──────── PROVIDED DATA

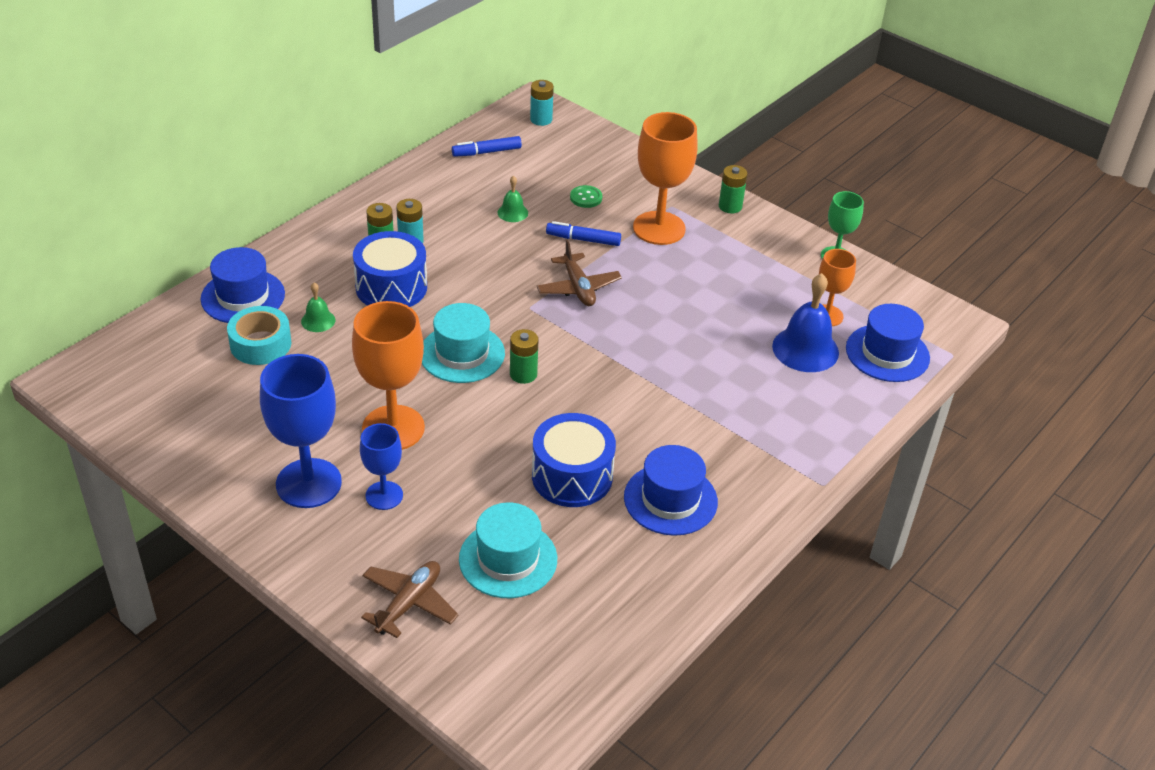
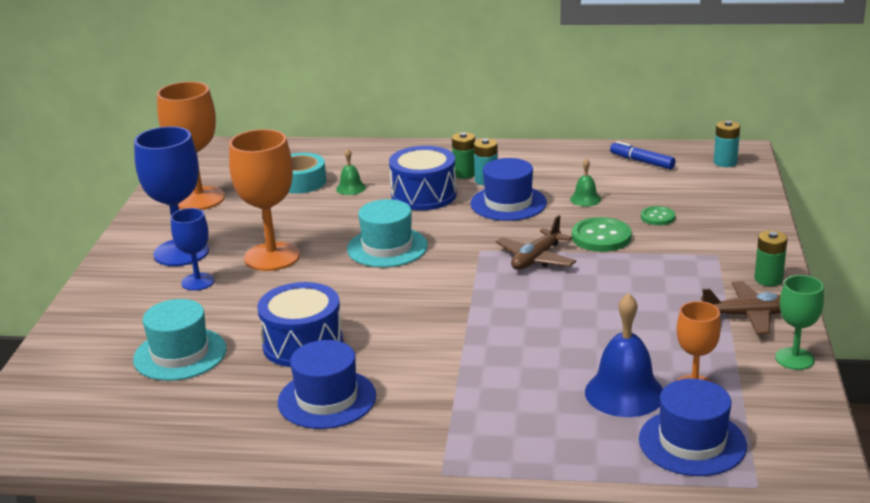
camera: 60 degrees right, 15 degrees down
(243, 297) = (340, 158): blue hat -> blue hat (508, 203)
(409, 603) = (97, 334): brown plane -> brown plane (747, 316)
(523, 374) = (397, 279): green battery -> none
(583, 239) = (601, 237): blue marker -> green button
(659, 228) = (675, 261): orange goblet -> orange goblet (199, 199)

────────────────

▶ **EXERCISE**
Copy every line in the records above that contains the word "blue".

▶ **EXERCISE OUTPUT**
(243, 297) = (340, 158): blue hat -> blue hat (508, 203)
(583, 239) = (601, 237): blue marker -> green button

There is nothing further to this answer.